[Entries from a spatial question set]

══════

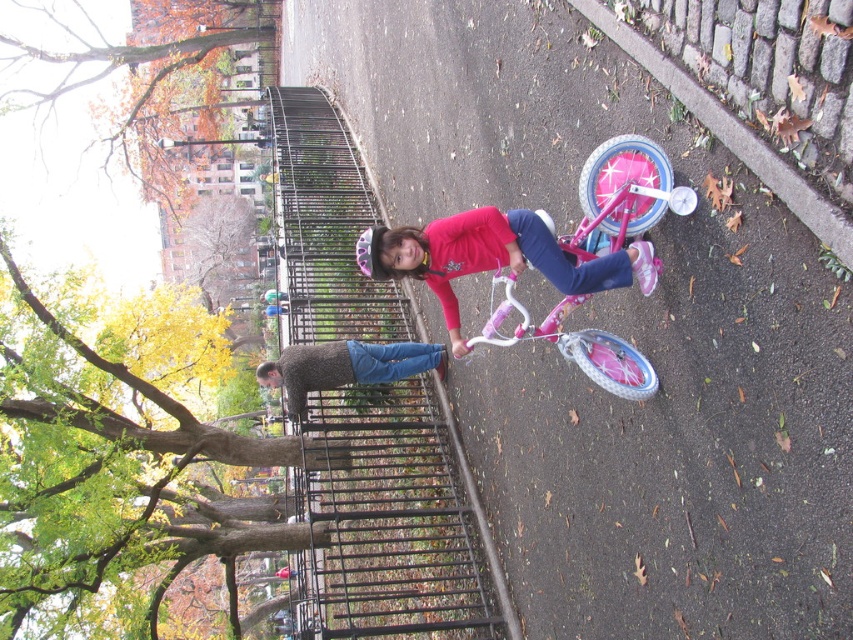
You are a parent trying to locate your child who is wearing a knitted sweater at center. You see a pink metallic bicycle at center in the park. Based on the scene, where would you find the child relative to the bicycle?

The pink metallic bicycle at center is in front of the knitted sweater at center, so the child wearing the knitted sweater at center is behind the bicycle.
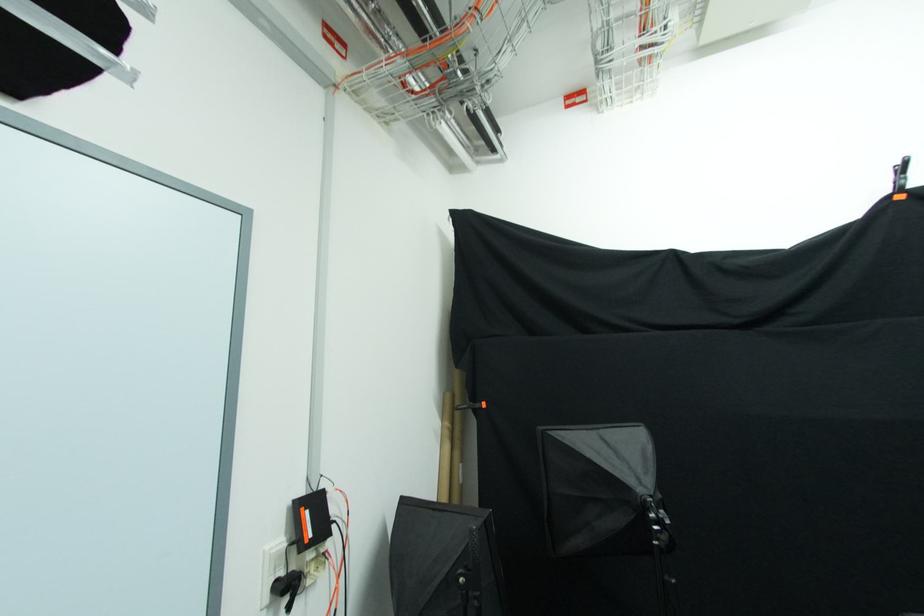
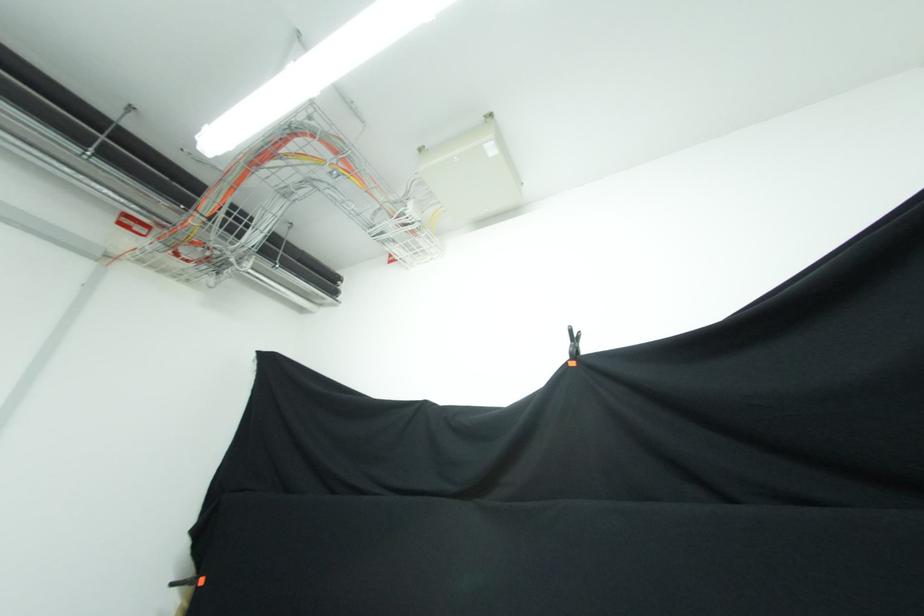
Question: The images are taken continuously from a first-person perspective. In which direction are you moving?

Choices:
 (A) Left
 (B) Right
 (C) Forward
 (D) Backward

Answer: (B)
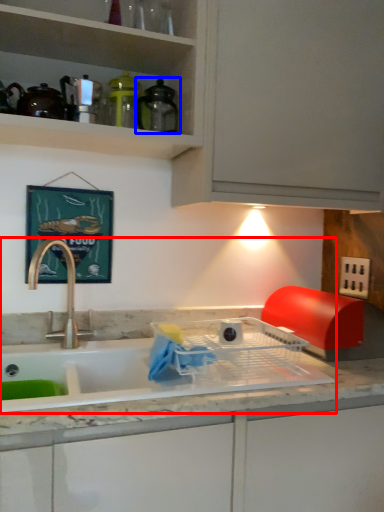
Question: Among these objects, which one is farthest to the camera, sink (highlighted by a red box) or appliance (highlighted by a blue box)?

Choices:
 (A) sink
 (B) appliance

Answer: (B)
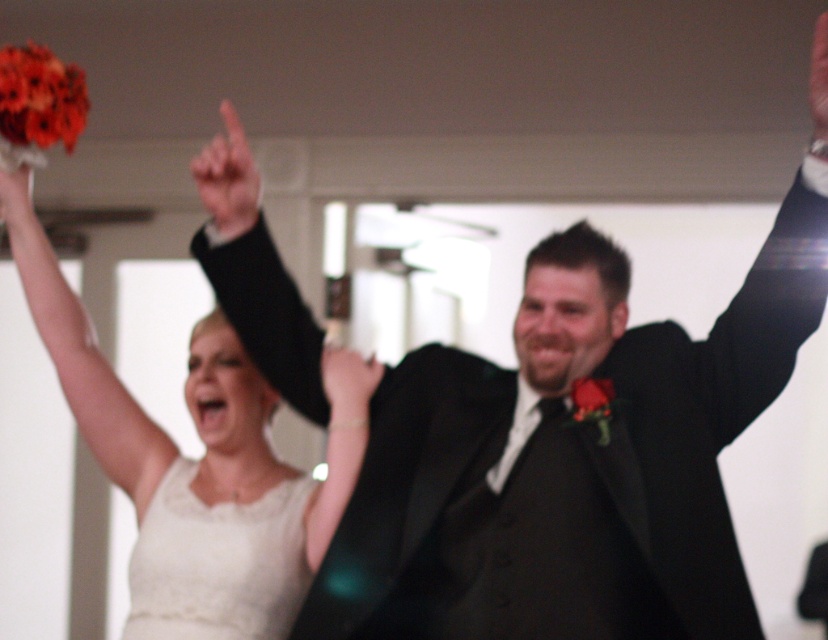
Question: Does black fabric arm at upper right appear on the left side of white matte arm at upper left?

Choices:
 (A) yes
 (B) no

Answer: (B)

Question: Does black satin suit at upper center have a greater width compared to white matte arm at upper left?

Choices:
 (A) yes
 (B) no

Answer: (B)

Question: Estimate the real-world distances between objects in this image. Which object is closer to the white matte arm at upper left?

Choices:
 (A) black satin suit at upper center
 (B) black fabric arm at upper right

Answer: (A)

Question: Observing the image, what is the correct spatial positioning of white matte arm at upper left in reference to white satin bouquet at upper left?

Choices:
 (A) above
 (B) below

Answer: (B)

Question: Which point is farther from the camera taking this photo?

Choices:
 (A) (745, 380)
 (B) (229, 179)
 (C) (188, 385)

Answer: (C)

Question: Which point appears farthest from the camera in this image?

Choices:
 (A) (244, 148)
 (B) (725, 390)

Answer: (A)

══════

Your objective: Please copy every line of the entries above word for word, leaving out the pictures.

Answer in full:
You are a parent trying to locate your child who is wearing a knitted sweater at center. You see a pink metallic bicycle at center in the park. Based on the scene, where would you find the child relative to the bicycle?

The pink metallic bicycle at center is in front of the knitted sweater at center, so the child wearing the knitted sweater at center is behind the bicycle.
Question: The images are taken continuously from a first-person perspective. In which direction are you moving?

Choices:
 (A) Left
 (B) Right
 (C) Forward
 (D) Backward

Answer: (B)
Question: Among these objects, which one is farthest to the camera, sink (highlighted by a red box) or appliance (highlighted by a blue box)?

Choices:
 (A) sink
 (B) appliance

Answer: (B)
Question: Does black fabric arm at upper right appear on the left side of white matte arm at upper left?

Choices:
 (A) yes
 (B) no

Answer: (B)

Question: Does black satin suit at upper center have a greater width compared to white matte arm at upper left?

Choices:
 (A) yes
 (B) no

Answer: (B)

Question: Estimate the real-world distances between objects in this image. Which object is closer to the white matte arm at upper left?

Choices:
 (A) black satin suit at upper center
 (B) black fabric arm at upper right

Answer: (A)

Question: Observing the image, what is the correct spatial positioning of white matte arm at upper left in reference to white satin bouquet at upper left?

Choices:
 (A) above
 (B) below

Answer: (B)

Question: Which point is farther from the camera taking this photo?

Choices:
 (A) (745, 380)
 (B) (229, 179)
 (C) (188, 385)

Answer: (C)

Question: Which point appears farthest from the camera in this image?

Choices:
 (A) (244, 148)
 (B) (725, 390)

Answer: (A)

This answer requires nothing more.